__Work required__. Going line by line through the entries below, note each one with "none", then report how many there are and nothing else.

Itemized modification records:
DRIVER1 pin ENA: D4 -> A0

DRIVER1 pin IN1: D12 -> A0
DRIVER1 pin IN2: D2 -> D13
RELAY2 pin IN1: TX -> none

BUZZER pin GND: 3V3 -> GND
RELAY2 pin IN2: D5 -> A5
==
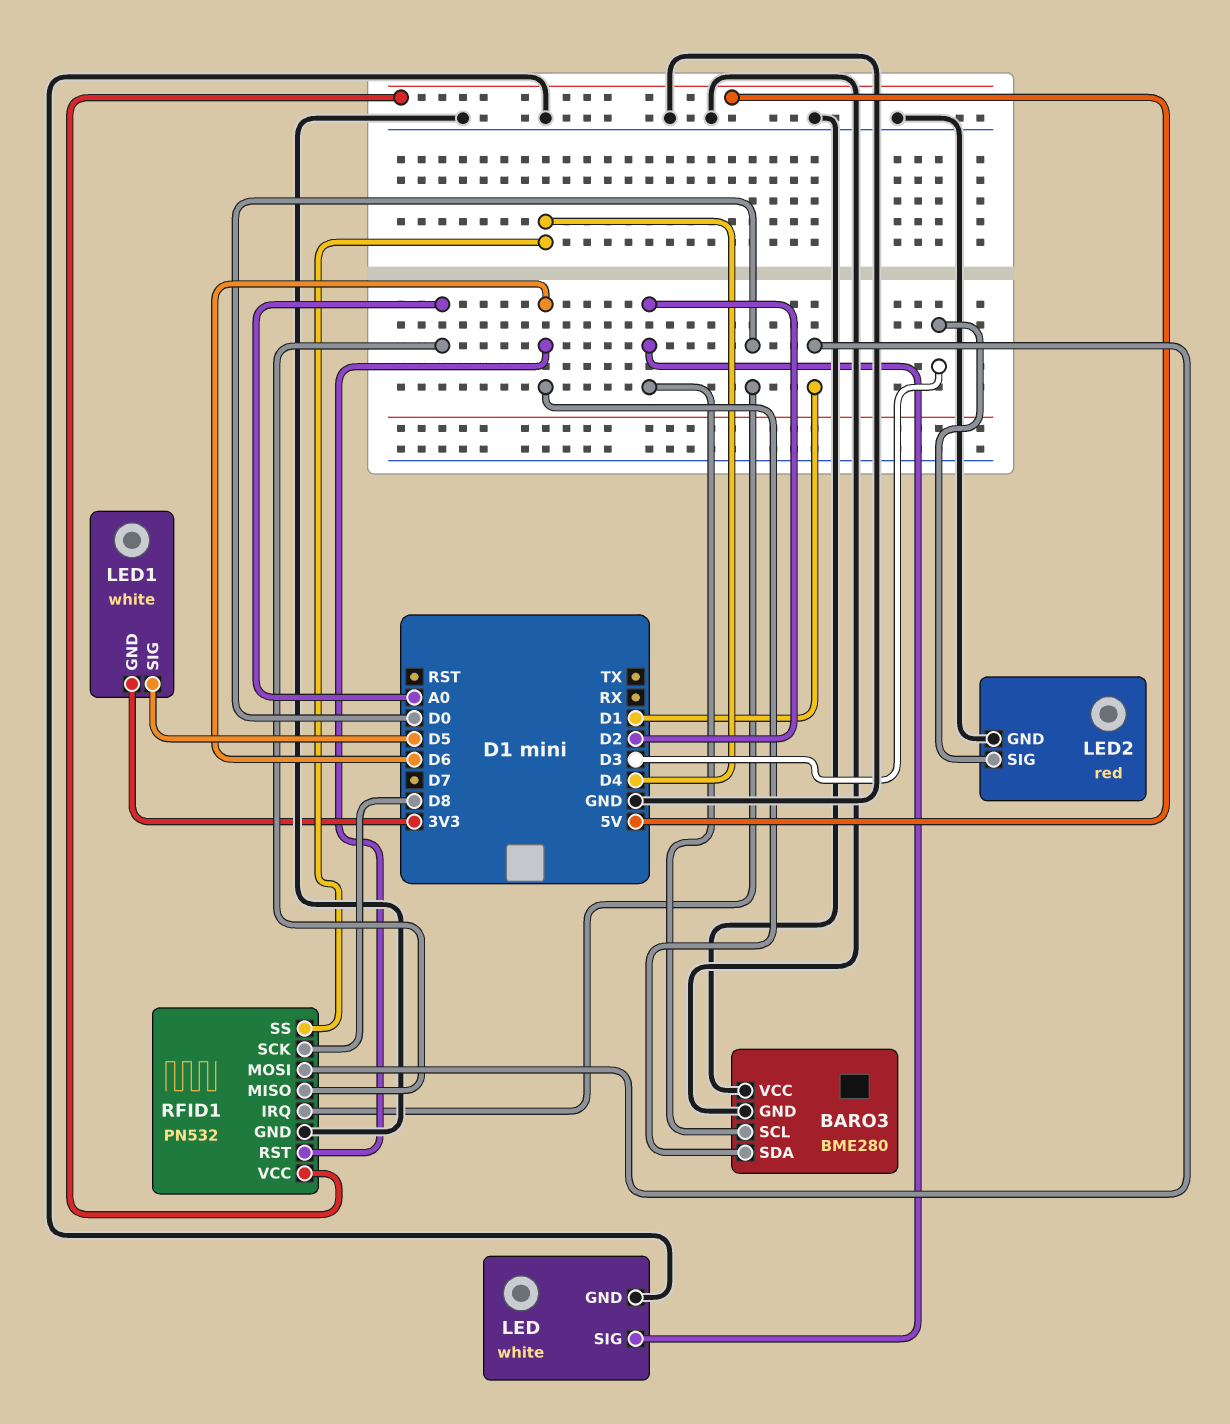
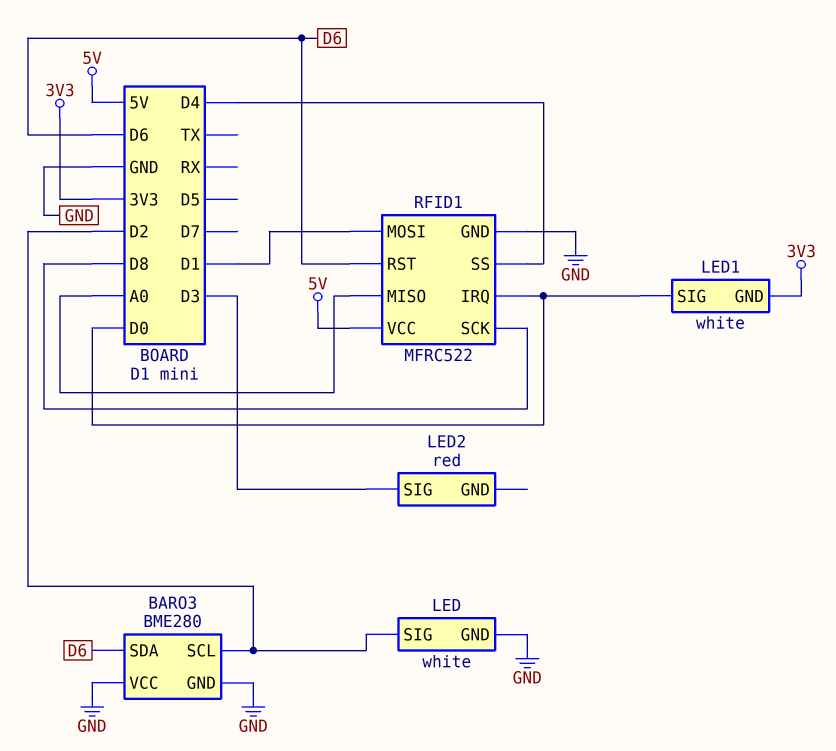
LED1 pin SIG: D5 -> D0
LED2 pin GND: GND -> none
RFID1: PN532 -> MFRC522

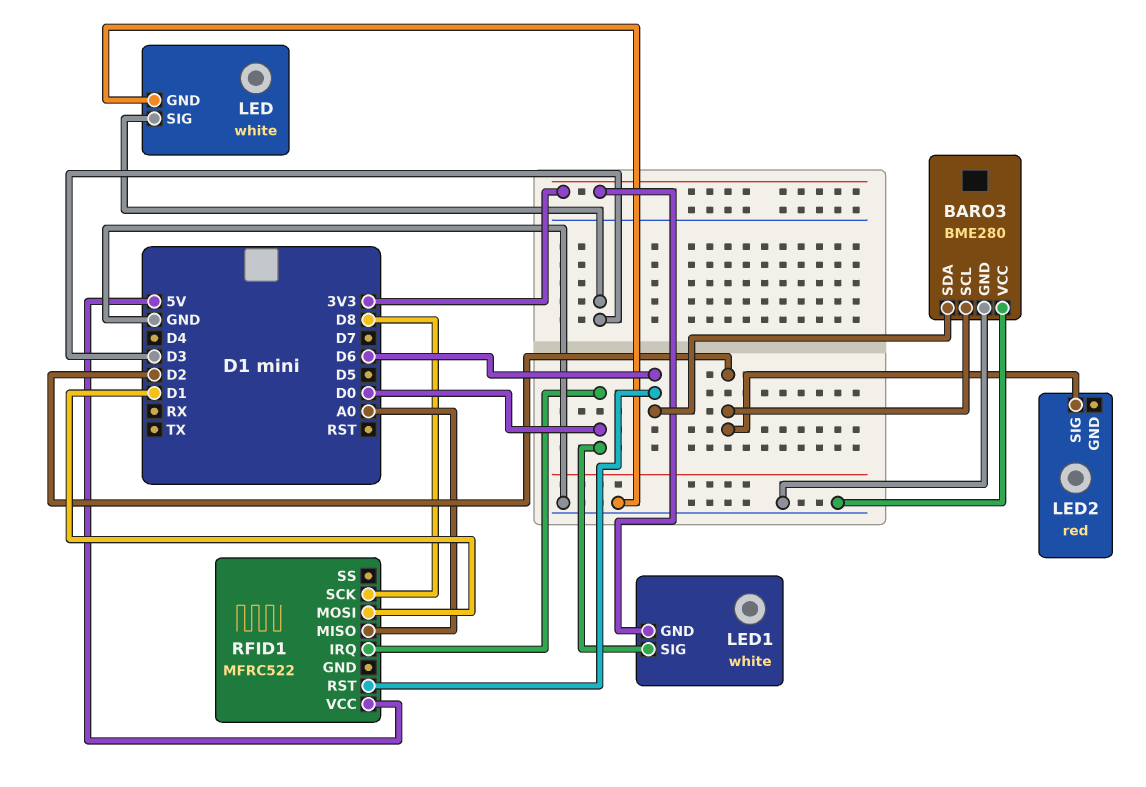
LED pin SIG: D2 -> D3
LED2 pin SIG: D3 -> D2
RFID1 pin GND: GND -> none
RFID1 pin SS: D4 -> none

__Solution__. 4